**WHAT THE EXERCISE ASKS:**
Your output should be the entries below, exact in every detail.

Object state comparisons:
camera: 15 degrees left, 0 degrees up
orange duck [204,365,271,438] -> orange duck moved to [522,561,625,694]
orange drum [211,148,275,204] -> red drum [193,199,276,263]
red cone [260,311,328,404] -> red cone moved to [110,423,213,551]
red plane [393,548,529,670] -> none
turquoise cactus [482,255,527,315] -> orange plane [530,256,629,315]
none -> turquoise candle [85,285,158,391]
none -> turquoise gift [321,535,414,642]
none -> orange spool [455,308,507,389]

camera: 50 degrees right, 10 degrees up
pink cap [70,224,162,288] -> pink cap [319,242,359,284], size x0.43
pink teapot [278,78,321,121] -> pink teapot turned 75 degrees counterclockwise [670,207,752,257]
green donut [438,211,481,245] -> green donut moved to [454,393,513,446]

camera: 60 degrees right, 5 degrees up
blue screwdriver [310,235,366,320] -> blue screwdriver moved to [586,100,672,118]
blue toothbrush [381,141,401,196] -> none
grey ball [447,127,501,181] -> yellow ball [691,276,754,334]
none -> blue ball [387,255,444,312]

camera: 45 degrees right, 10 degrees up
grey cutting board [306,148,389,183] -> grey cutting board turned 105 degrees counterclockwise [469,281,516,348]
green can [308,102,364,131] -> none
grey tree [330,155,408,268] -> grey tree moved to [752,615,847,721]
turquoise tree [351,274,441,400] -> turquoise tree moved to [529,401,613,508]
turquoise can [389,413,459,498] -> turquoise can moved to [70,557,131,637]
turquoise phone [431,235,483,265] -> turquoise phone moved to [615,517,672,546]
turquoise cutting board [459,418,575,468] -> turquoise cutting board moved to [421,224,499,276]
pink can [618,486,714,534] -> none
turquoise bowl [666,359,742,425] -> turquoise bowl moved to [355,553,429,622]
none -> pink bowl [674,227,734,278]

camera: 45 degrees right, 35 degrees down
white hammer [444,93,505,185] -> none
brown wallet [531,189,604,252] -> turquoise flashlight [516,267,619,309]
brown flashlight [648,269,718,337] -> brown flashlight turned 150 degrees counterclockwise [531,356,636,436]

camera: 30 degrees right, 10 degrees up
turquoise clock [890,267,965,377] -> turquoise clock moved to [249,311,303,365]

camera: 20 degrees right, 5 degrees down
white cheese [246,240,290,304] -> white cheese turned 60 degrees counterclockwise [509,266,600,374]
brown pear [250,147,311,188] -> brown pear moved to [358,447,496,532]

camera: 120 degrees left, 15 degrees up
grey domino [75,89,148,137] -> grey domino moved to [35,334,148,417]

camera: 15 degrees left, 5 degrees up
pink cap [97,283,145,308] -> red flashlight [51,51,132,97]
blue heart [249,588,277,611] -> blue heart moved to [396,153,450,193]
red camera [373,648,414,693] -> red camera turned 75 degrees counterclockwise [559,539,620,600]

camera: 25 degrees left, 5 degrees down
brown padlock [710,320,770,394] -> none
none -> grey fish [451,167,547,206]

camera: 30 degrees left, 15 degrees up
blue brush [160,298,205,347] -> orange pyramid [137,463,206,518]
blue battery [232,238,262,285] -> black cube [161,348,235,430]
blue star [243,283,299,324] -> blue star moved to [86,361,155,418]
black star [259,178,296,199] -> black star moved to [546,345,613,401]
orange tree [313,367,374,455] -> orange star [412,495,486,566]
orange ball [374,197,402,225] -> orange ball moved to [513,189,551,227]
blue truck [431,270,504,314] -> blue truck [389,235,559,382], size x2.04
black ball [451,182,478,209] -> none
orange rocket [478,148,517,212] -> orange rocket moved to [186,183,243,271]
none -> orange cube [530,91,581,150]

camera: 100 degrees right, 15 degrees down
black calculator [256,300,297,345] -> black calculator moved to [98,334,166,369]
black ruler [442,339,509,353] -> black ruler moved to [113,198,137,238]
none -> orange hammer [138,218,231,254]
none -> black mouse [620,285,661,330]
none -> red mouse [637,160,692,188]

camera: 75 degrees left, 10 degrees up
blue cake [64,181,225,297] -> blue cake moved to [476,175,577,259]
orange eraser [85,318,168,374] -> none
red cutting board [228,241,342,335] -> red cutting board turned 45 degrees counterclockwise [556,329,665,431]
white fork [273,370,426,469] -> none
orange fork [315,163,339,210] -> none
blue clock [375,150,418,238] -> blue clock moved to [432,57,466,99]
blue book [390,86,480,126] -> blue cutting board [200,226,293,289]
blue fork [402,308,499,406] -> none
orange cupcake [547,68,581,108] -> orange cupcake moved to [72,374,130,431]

**OUTPUT OF THE TASK:**
camera: 15 degrees left, 0 degrees up
orange duck [204,365,271,438] -> orange duck moved to [522,561,625,694]
orange drum [211,148,275,204] -> red drum [193,199,276,263]
red cone [260,311,328,404] -> red cone moved to [110,423,213,551]
red plane [393,548,529,670] -> none
turquoise cactus [482,255,527,315] -> orange plane [530,256,629,315]
none -> turquoise candle [85,285,158,391]
none -> turquoise gift [321,535,414,642]
none -> orange spool [455,308,507,389]

camera: 50 degrees right, 10 degrees up
pink cap [70,224,162,288] -> pink cap [319,242,359,284], size x0.43
pink teapot [278,78,321,121] -> pink teapot turned 75 degrees counterclockwise [670,207,752,257]
green donut [438,211,481,245] -> green donut moved to [454,393,513,446]

camera: 60 degrees right, 5 degrees up
blue screwdriver [310,235,366,320] -> blue screwdriver moved to [586,100,672,118]
blue toothbrush [381,141,401,196] -> none
grey ball [447,127,501,181] -> yellow ball [691,276,754,334]
none -> blue ball [387,255,444,312]

camera: 45 degrees right, 10 degrees up
grey cutting board [306,148,389,183] -> grey cutting board turned 105 degrees counterclockwise [469,281,516,348]
green can [308,102,364,131] -> none
grey tree [330,155,408,268] -> grey tree moved to [752,615,847,721]
turquoise tree [351,274,441,400] -> turquoise tree moved to [529,401,613,508]
turquoise can [389,413,459,498] -> turquoise can moved to [70,557,131,637]
turquoise phone [431,235,483,265] -> turquoise phone moved to [615,517,672,546]
turquoise cutting board [459,418,575,468] -> turquoise cutting board moved to [421,224,499,276]
pink can [618,486,714,534] -> none
turquoise bowl [666,359,742,425] -> turquoise bowl moved to [355,553,429,622]
none -> pink bowl [674,227,734,278]

camera: 45 degrees right, 35 degrees down
white hammer [444,93,505,185] -> none
brown wallet [531,189,604,252] -> turquoise flashlight [516,267,619,309]
brown flashlight [648,269,718,337] -> brown flashlight turned 150 degrees counterclockwise [531,356,636,436]

camera: 30 degrees right, 10 degrees up
turquoise clock [890,267,965,377] -> turquoise clock moved to [249,311,303,365]

camera: 20 degrees right, 5 degrees down
white cheese [246,240,290,304] -> white cheese turned 60 degrees counterclockwise [509,266,600,374]
brown pear [250,147,311,188] -> brown pear moved to [358,447,496,532]

camera: 120 degrees left, 15 degrees up
grey domino [75,89,148,137] -> grey domino moved to [35,334,148,417]

camera: 15 degrees left, 5 degrees up
pink cap [97,283,145,308] -> red flashlight [51,51,132,97]
blue heart [249,588,277,611] -> blue heart moved to [396,153,450,193]
red camera [373,648,414,693] -> red camera turned 75 degrees counterclockwise [559,539,620,600]

camera: 25 degrees left, 5 degrees down
brown padlock [710,320,770,394] -> none
none -> grey fish [451,167,547,206]

camera: 30 degrees left, 15 degrees up
blue brush [160,298,205,347] -> orange pyramid [137,463,206,518]
blue battery [232,238,262,285] -> black cube [161,348,235,430]
blue star [243,283,299,324] -> blue star moved to [86,361,155,418]
black star [259,178,296,199] -> black star moved to [546,345,613,401]
orange tree [313,367,374,455] -> orange star [412,495,486,566]
orange ball [374,197,402,225] -> orange ball moved to [513,189,551,227]
blue truck [431,270,504,314] -> blue truck [389,235,559,382], size x2.04
black ball [451,182,478,209] -> none
orange rocket [478,148,517,212] -> orange rocket moved to [186,183,243,271]
none -> orange cube [530,91,581,150]

camera: 100 degrees right, 15 degrees down
black calculator [256,300,297,345] -> black calculator moved to [98,334,166,369]
black ruler [442,339,509,353] -> black ruler moved to [113,198,137,238]
none -> orange hammer [138,218,231,254]
none -> black mouse [620,285,661,330]
none -> red mouse [637,160,692,188]

camera: 75 degrees left, 10 degrees up
blue cake [64,181,225,297] -> blue cake moved to [476,175,577,259]
orange eraser [85,318,168,374] -> none
red cutting board [228,241,342,335] -> red cutting board turned 45 degrees counterclockwise [556,329,665,431]
white fork [273,370,426,469] -> none
orange fork [315,163,339,210] -> none
blue clock [375,150,418,238] -> blue clock moved to [432,57,466,99]
blue book [390,86,480,126] -> blue cutting board [200,226,293,289]
blue fork [402,308,499,406] -> none
orange cupcake [547,68,581,108] -> orange cupcake moved to [72,374,130,431]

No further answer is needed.